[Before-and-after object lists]
• • • •
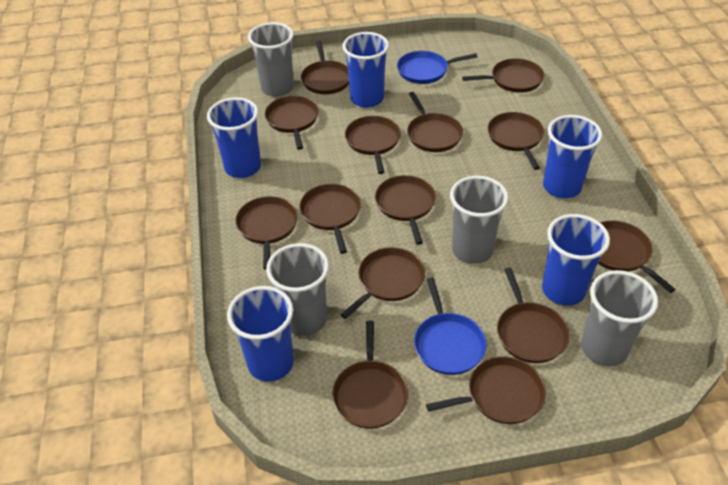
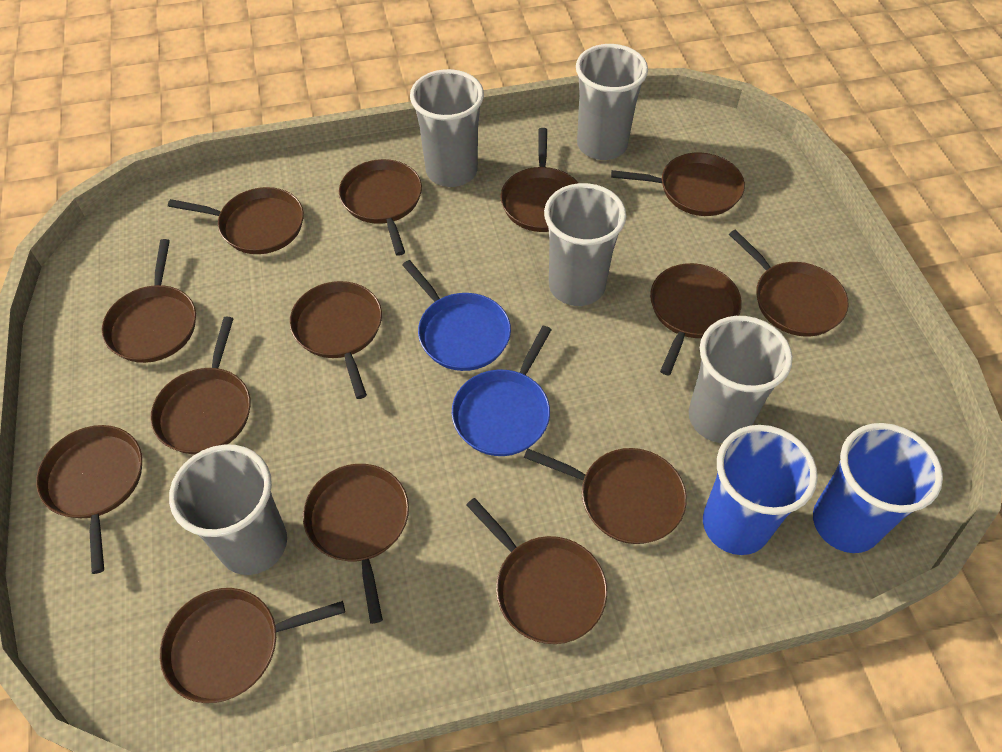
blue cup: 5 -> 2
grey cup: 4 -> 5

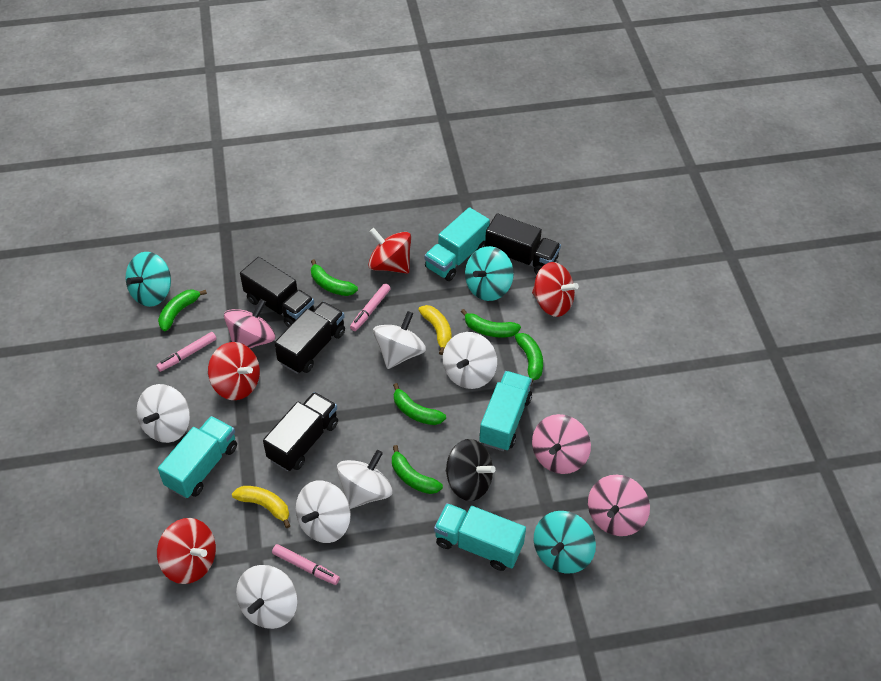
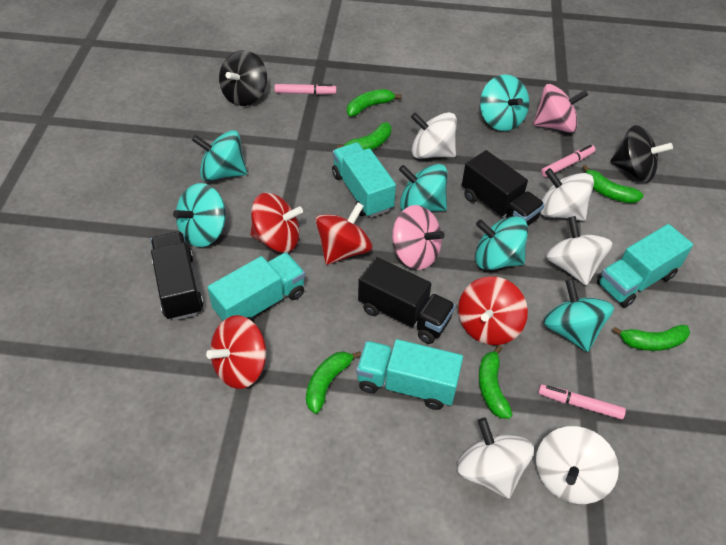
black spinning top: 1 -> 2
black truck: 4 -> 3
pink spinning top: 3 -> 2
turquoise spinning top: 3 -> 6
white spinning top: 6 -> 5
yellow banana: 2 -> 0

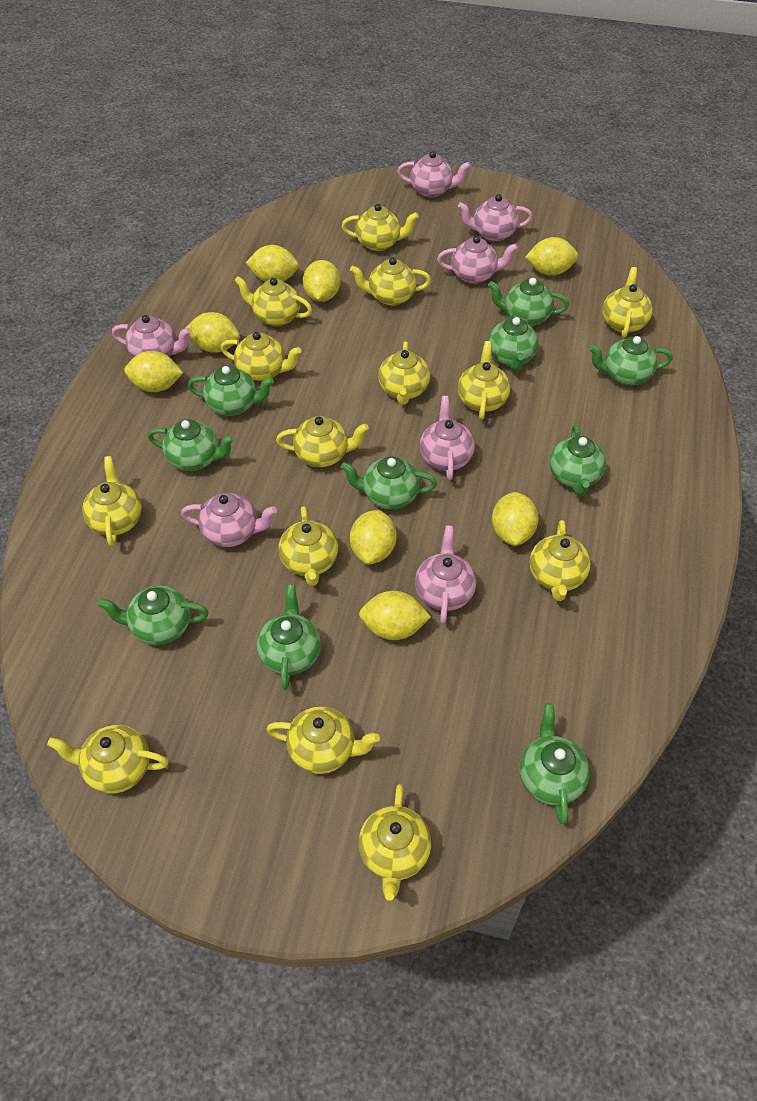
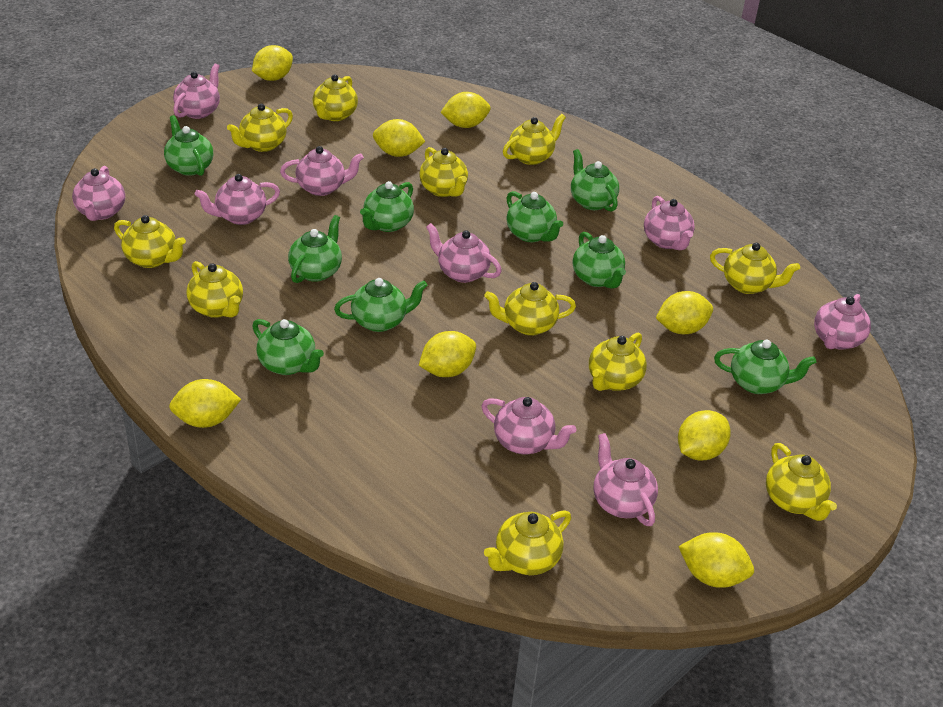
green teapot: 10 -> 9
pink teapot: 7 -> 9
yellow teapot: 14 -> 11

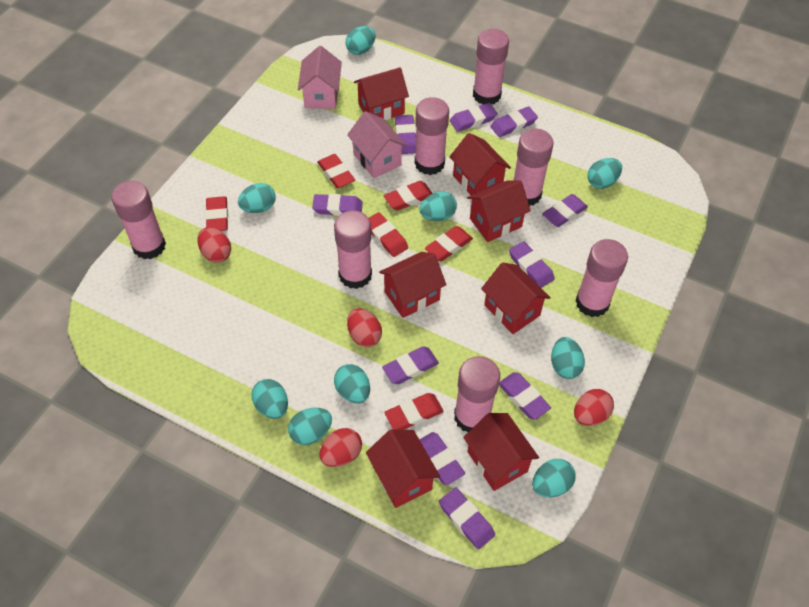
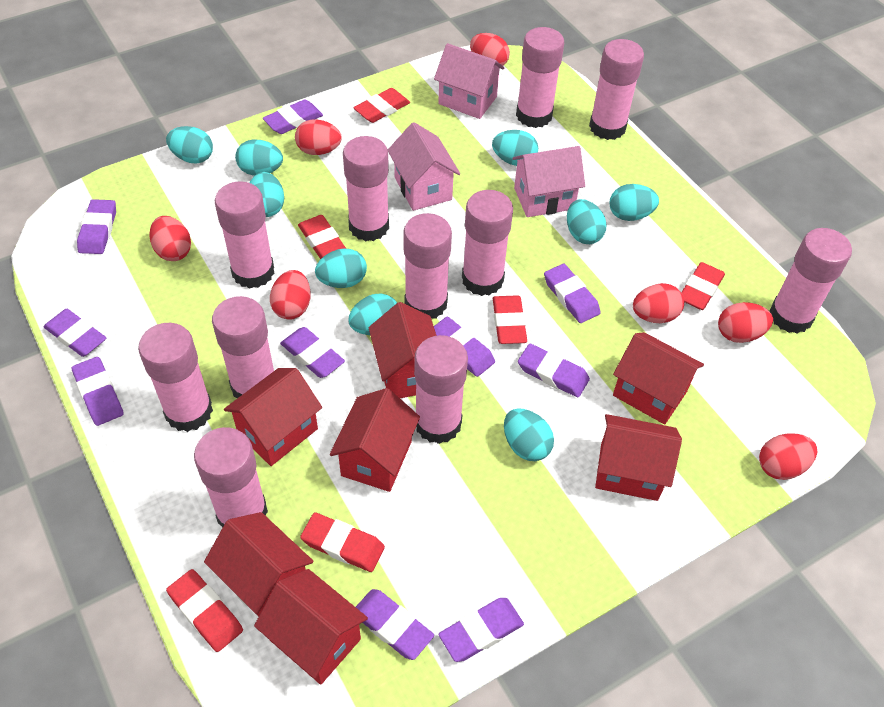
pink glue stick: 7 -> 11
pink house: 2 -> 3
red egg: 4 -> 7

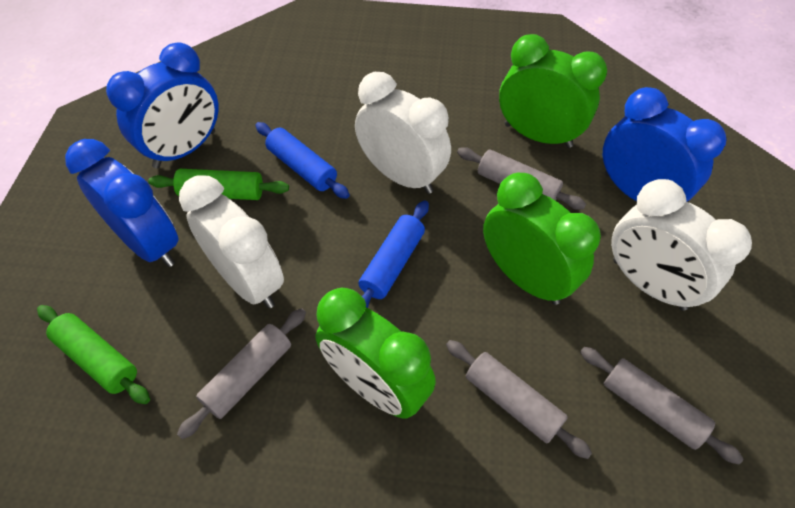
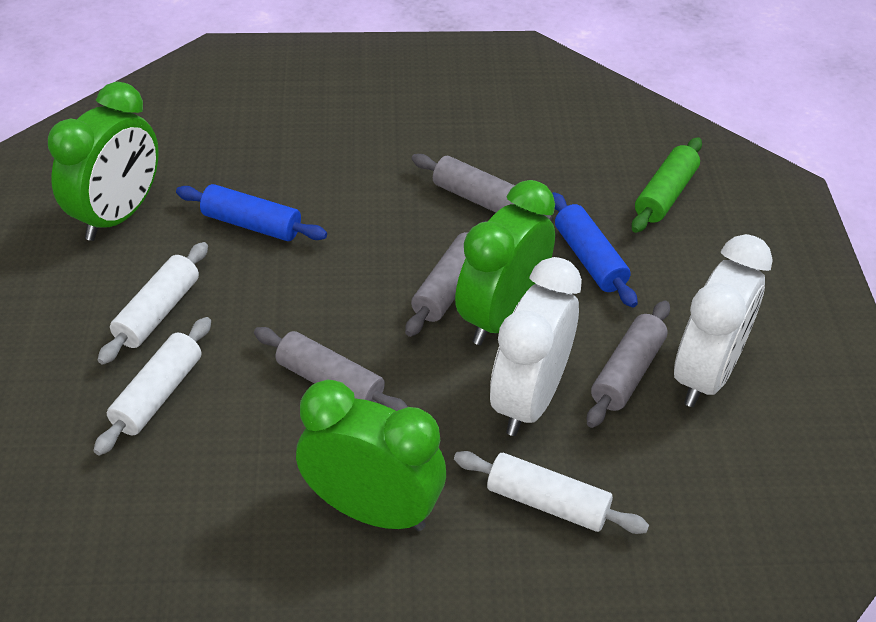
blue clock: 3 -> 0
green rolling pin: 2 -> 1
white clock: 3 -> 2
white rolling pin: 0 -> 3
• • • •
Repeat the data verbatim, excluding all pictures.

blue cup: 5 -> 2
grey cup: 4 -> 5

black spinning top: 1 -> 2
black truck: 4 -> 3
pink spinning top: 3 -> 2
turquoise spinning top: 3 -> 6
white spinning top: 6 -> 5
yellow banana: 2 -> 0

green teapot: 10 -> 9
pink teapot: 7 -> 9
yellow teapot: 14 -> 11

pink glue stick: 7 -> 11
pink house: 2 -> 3
red egg: 4 -> 7

blue clock: 3 -> 0
green rolling pin: 2 -> 1
white clock: 3 -> 2
white rolling pin: 0 -> 3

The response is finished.